Work request — Only the lines from the one that contains "red glasses: 5 -> 4" through the end of the entries, both included, should be transcribed, exactly and without pictures.
**** Source information
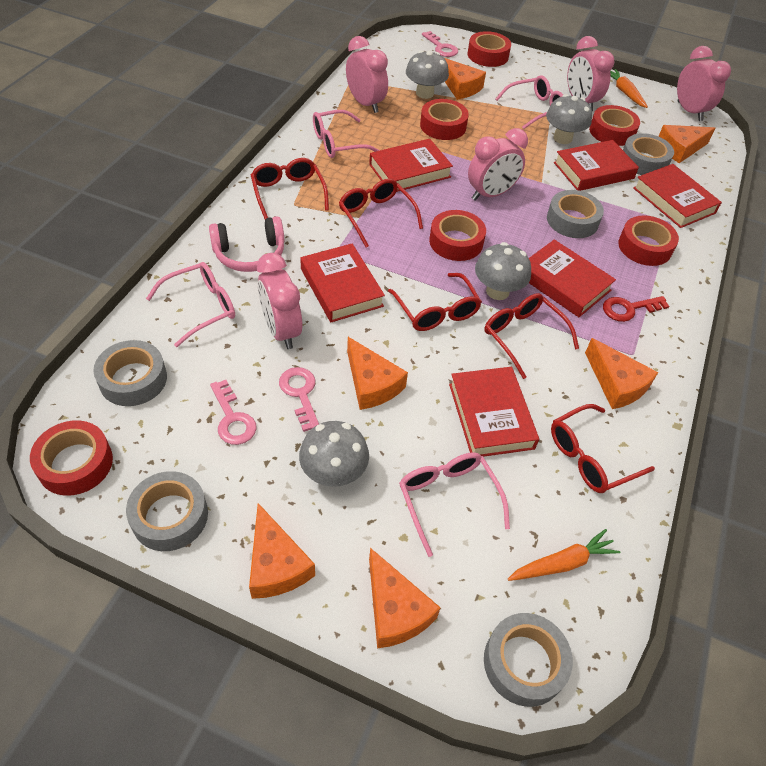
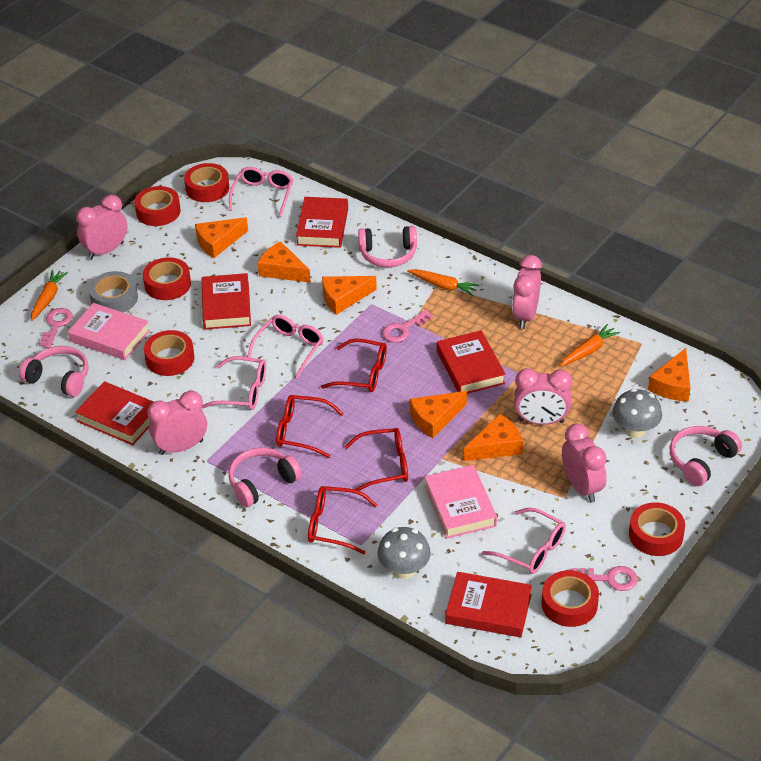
grey mushroom: 4 -> 2
grey tape: 5 -> 1
orange carrot: 2 -> 3
pink book: 0 -> 2
pink headphones: 1 -> 4
red book: 6 -> 5
red glasses: 5 -> 4
red key: 1 -> 0

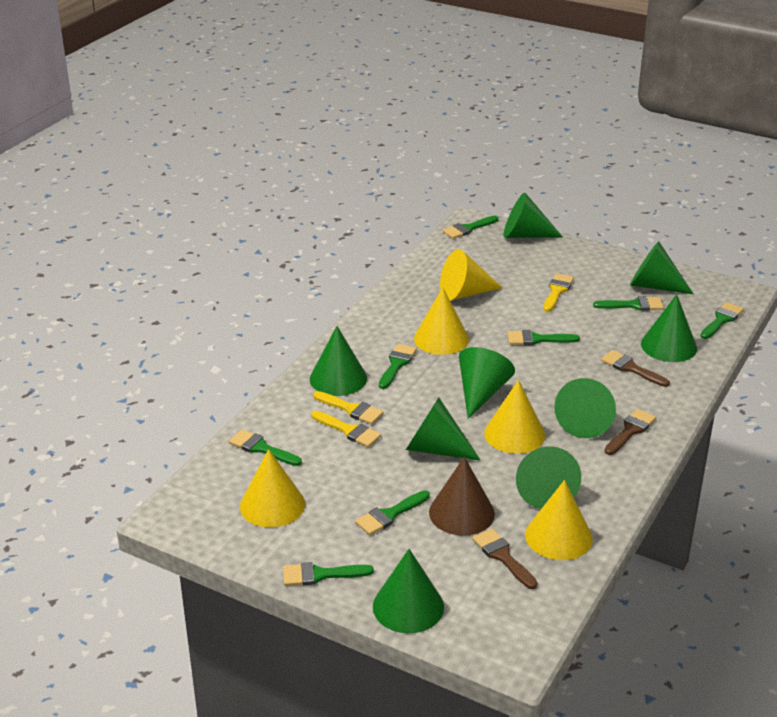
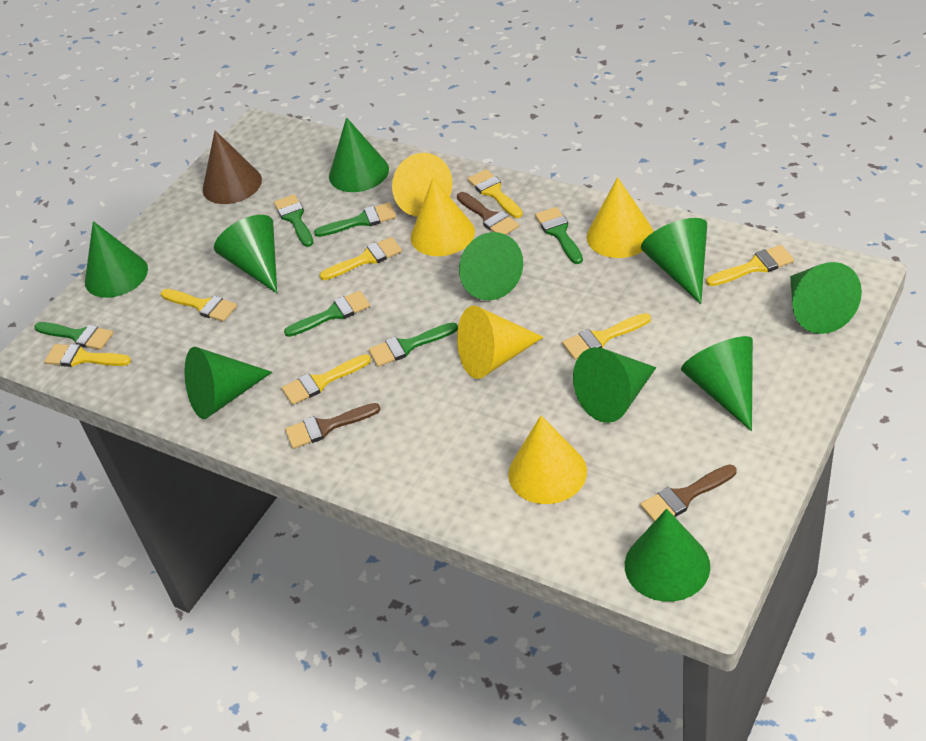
green brush: 8 -> 6
green cone: 9 -> 10
yellow brush: 3 -> 7

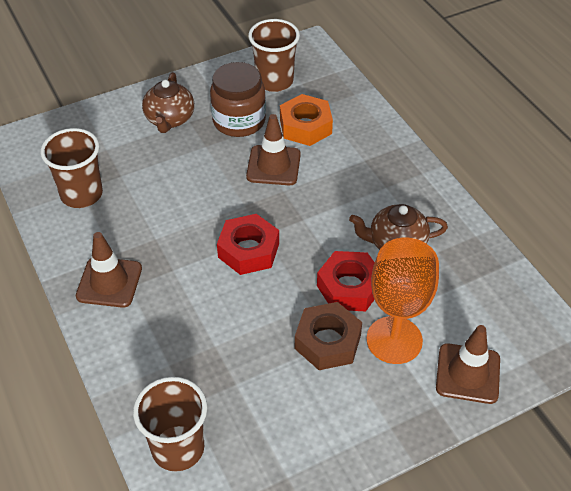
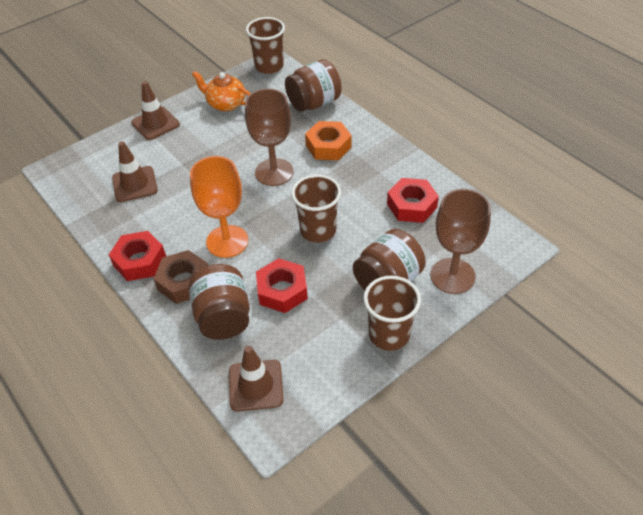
brown goblet: 0 -> 2
brown jar: 1 -> 3
brown teapot: 2 -> 0
orange teapot: 0 -> 1
red nut: 2 -> 3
********
Exercise solution —
red glasses: 5 -> 4
red key: 1 -> 0

green brush: 8 -> 6
green cone: 9 -> 10
yellow brush: 3 -> 7

brown goblet: 0 -> 2
brown jar: 1 -> 3
brown teapot: 2 -> 0
orange teapot: 0 -> 1
red nut: 2 -> 3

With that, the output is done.